- **Exercise brief**
Drop the pictures and repeat exactly from the "purple rectangle: (160, 218)" line down to the last line of the entries below.

(Dataset excerpts)

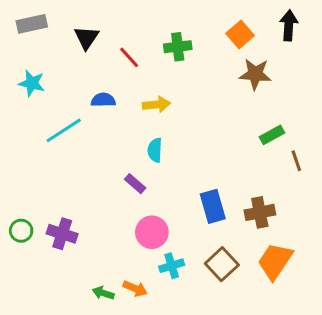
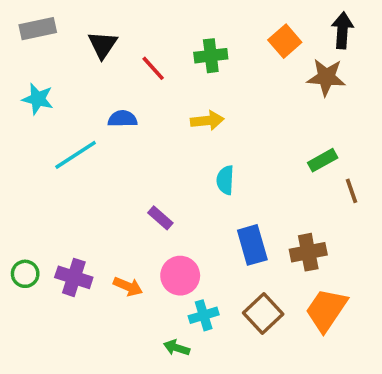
brown star: (255, 74) -> (326, 77), moved
yellow arrow: (156, 105) -> (207, 121), moved
cyan semicircle: (155, 150) -> (225, 180), moved
orange arrow: (135, 289) -> (128, 286), moved
green arrow: (103, 293) -> (177, 348), moved

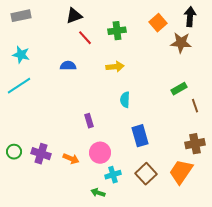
black triangle: (103, 45) -> (74, 16), moved, turned 36
cyan line: (76, 155) -> (19, 86), moved
purple rectangle: (160, 218) -> (89, 121), turned 32
brown cross: (308, 252) -> (195, 144), moved

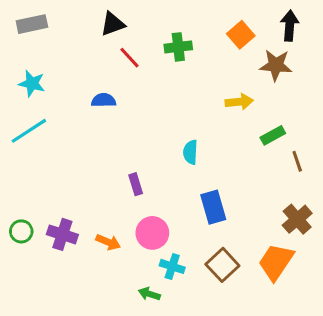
yellow arrow: (115, 67) -> (239, 102), moved
brown cross: (195, 144) -> (297, 219), turned -30
cyan cross: (113, 175) -> (172, 266), turned 35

- **Answer to this task**
purple rectangle: (160, 218) -> (89, 121), turned 32
brown cross: (308, 252) -> (195, 144), moved

yellow arrow: (115, 67) -> (239, 102), moved
brown cross: (195, 144) -> (297, 219), turned -30
cyan cross: (113, 175) -> (172, 266), turned 35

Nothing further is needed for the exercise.